Every line in the records below between the one holding "(royal blue) (2nd" and the one holding "tree (crimson) (1st", inclusive, is to be set down exactly; all other lines are to be left out.

### [LISTED RECORDS]
★ ★ ★ ★ ★

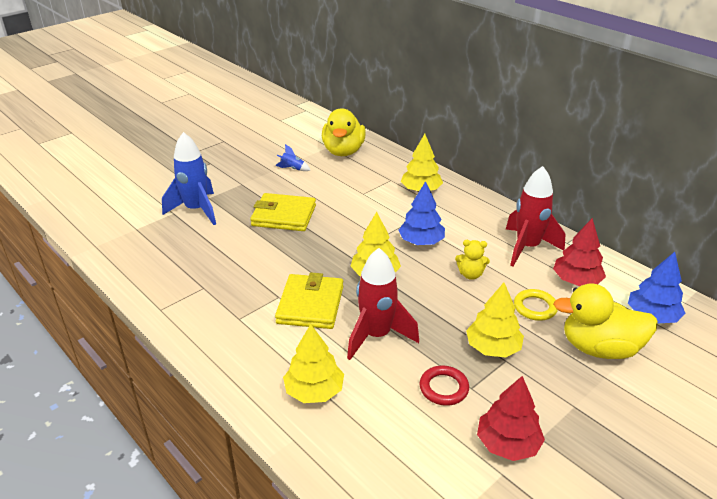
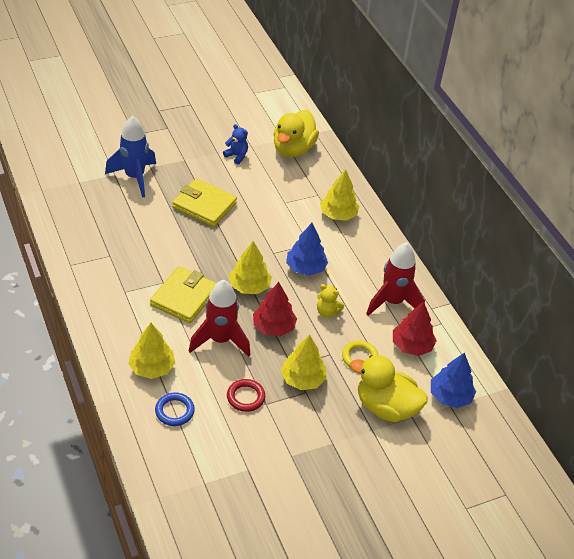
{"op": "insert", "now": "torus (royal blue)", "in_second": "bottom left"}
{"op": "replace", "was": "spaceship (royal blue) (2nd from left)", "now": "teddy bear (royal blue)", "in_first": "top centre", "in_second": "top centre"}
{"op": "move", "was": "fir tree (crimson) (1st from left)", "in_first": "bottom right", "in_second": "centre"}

★ ★ ★ ★ ★

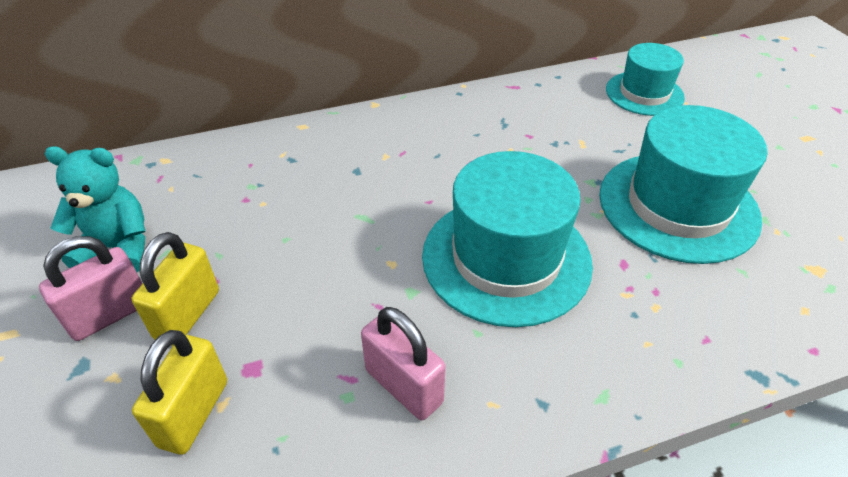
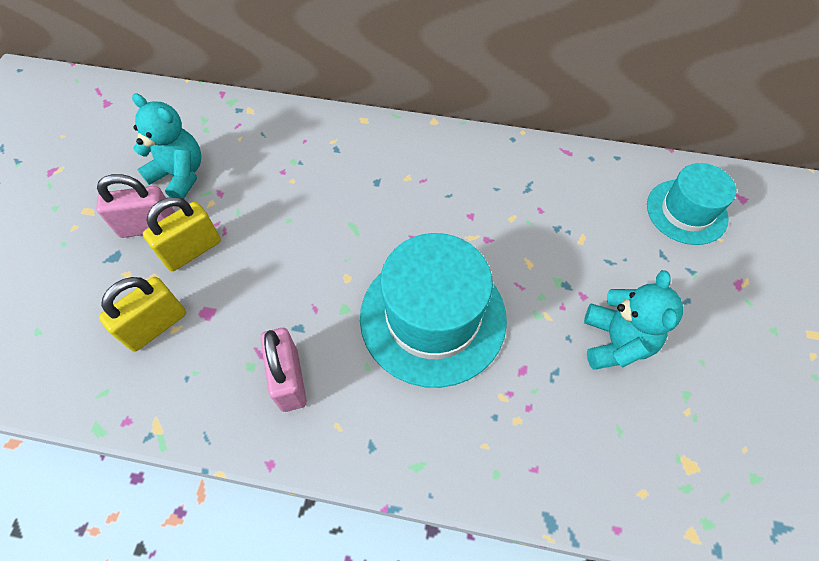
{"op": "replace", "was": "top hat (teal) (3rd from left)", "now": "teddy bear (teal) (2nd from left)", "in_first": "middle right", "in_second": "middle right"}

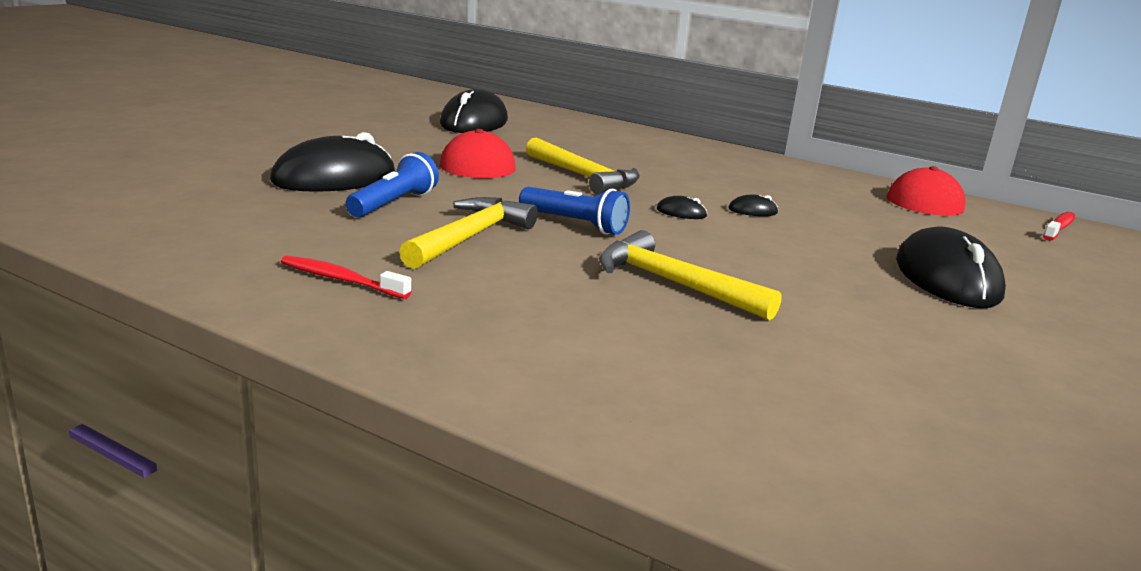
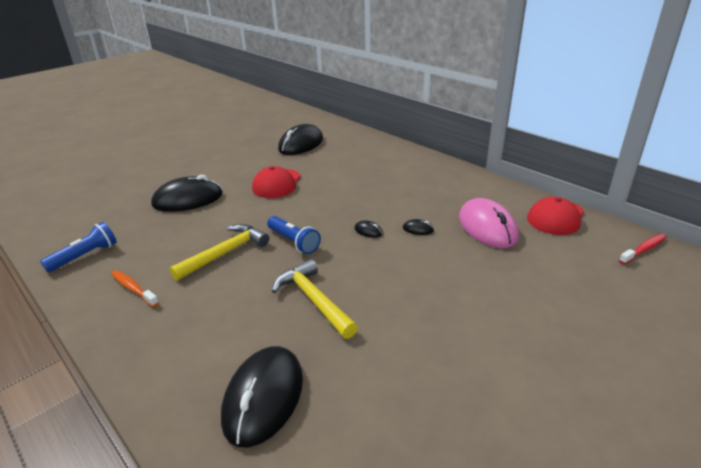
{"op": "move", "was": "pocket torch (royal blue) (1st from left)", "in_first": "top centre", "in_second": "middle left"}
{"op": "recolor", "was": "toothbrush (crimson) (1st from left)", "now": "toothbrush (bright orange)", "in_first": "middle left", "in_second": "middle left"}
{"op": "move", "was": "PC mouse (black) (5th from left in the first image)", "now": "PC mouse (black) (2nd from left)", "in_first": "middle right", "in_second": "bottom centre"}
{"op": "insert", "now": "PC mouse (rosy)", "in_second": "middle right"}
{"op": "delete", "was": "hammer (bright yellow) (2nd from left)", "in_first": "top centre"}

★ ★ ★ ★ ★

### [WORKED SOLUTION]
{"op": "replace", "was": "spaceship (royal blue) (2nd from left)", "now": "teddy bear (royal blue)", "in_first": "top centre", "in_second": "top centre"}
{"op": "move", "was": "fir tree (crimson) (1st from left)", "in_first": "bottom right", "in_second": "centre"}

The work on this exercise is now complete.